— start Given entries —

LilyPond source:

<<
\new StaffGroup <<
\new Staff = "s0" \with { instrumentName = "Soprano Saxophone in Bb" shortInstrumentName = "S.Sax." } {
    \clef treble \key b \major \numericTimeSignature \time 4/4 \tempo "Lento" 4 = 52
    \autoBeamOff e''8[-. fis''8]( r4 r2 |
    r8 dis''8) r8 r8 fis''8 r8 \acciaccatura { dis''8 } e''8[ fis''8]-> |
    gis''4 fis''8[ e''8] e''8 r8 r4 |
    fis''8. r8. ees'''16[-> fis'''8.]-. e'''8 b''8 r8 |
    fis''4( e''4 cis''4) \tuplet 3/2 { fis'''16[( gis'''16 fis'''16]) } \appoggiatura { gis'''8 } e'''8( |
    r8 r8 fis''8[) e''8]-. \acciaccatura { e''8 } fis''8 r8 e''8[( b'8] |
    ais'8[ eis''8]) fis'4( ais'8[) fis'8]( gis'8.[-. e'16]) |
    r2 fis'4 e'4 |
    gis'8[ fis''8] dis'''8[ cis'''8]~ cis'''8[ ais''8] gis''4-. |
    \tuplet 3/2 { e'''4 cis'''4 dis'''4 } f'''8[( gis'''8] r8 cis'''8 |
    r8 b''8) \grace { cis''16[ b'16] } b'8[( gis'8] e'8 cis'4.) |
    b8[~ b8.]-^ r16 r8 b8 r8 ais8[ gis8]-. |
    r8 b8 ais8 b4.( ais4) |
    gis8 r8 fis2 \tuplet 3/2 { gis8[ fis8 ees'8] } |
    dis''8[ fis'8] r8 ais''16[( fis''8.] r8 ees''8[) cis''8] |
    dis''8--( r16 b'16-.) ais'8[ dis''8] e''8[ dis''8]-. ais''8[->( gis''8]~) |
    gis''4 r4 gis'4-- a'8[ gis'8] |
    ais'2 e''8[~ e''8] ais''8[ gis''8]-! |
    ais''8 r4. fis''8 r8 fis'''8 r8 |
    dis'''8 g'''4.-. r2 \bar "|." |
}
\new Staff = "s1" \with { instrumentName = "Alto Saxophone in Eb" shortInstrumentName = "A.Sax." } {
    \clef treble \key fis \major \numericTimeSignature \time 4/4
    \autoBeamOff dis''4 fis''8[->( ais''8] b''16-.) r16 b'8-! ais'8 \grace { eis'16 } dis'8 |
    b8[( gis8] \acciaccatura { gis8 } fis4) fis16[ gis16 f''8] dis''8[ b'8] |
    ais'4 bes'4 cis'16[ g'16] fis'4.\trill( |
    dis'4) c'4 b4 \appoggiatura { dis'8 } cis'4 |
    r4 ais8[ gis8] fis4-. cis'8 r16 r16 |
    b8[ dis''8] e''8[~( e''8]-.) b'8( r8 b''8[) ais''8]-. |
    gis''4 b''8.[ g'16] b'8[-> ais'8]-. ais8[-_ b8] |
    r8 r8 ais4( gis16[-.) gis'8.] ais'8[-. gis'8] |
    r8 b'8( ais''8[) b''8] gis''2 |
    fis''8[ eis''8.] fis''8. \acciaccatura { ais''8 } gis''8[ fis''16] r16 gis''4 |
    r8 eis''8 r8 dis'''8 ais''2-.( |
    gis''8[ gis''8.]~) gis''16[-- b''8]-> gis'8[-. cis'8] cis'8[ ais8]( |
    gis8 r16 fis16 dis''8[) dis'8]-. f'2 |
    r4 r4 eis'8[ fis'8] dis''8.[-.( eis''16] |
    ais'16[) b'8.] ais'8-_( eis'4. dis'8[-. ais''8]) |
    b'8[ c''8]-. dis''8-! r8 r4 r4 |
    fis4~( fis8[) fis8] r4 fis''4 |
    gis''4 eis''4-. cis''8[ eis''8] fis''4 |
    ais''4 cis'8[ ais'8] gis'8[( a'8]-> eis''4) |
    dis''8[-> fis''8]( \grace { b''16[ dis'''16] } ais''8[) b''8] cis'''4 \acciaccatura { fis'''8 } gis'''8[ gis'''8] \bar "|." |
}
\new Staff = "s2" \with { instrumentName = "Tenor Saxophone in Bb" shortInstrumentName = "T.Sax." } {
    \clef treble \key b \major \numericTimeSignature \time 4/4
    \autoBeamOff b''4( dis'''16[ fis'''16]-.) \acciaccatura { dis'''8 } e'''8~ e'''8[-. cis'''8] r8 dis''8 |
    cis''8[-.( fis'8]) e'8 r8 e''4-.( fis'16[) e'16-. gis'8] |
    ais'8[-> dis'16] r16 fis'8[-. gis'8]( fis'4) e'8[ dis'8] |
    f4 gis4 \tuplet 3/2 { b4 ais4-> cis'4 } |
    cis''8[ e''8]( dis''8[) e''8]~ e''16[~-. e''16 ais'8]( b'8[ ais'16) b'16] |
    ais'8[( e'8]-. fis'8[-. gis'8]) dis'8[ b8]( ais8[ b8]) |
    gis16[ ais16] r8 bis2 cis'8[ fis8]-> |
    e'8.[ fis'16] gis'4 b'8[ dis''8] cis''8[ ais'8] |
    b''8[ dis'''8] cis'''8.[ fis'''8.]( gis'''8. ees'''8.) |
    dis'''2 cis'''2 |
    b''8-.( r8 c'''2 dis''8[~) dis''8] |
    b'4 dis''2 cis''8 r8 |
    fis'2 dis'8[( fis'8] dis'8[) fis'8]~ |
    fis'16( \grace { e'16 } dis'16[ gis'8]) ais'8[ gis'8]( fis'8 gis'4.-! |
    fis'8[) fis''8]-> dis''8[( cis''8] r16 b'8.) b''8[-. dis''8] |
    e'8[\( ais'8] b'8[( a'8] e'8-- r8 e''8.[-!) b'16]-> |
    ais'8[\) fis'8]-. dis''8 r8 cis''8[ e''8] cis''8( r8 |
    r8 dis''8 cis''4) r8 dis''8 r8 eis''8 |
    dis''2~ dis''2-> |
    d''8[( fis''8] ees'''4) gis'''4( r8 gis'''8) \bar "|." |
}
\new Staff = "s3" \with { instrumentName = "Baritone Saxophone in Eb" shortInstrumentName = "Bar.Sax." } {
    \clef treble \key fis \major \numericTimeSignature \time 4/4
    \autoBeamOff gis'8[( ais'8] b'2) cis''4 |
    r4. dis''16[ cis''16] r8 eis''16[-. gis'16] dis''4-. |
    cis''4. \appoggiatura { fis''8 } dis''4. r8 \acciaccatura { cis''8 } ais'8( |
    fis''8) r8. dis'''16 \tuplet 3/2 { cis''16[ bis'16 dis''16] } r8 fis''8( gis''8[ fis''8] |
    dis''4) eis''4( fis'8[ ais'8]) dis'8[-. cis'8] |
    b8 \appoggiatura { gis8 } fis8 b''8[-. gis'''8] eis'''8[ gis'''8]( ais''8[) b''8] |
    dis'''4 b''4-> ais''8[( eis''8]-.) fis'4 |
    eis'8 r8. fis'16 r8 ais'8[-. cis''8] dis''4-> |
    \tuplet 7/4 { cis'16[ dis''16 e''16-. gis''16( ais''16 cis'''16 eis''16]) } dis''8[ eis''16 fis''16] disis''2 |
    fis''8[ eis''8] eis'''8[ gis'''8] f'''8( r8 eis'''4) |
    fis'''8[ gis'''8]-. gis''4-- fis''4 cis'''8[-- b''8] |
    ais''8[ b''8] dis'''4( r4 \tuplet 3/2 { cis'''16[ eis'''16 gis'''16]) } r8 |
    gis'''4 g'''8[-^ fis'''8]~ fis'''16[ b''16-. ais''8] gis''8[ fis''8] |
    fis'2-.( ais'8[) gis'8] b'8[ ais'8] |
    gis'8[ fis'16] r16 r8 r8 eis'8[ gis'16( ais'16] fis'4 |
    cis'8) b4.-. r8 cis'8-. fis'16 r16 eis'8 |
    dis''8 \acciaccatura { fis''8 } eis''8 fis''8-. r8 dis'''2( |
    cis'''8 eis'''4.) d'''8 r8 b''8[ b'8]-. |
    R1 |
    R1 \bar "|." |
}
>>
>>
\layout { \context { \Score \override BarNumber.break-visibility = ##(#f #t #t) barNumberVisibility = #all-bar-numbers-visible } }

— end Given entries —

Which lines in the records above contain the string "autoBeamOff"? Pull out each of those lines in full, matching case exactly.

    \autoBeamOff e''8[-. fis''8]( r4 r2 |
    \autoBeamOff dis''4 fis''8[->( ais''8] b''16-.) r16 b'8-! ais'8 \grace { eis'16 } dis'8 |
    \autoBeamOff b''4( dis'''16[ fis'''16]-.) \acciaccatura { dis'''8 } e'''8~ e'''8[-. cis'''8] r8 dis''8 |
    \autoBeamOff gis'8[( ais'8] b'2) cis''4 |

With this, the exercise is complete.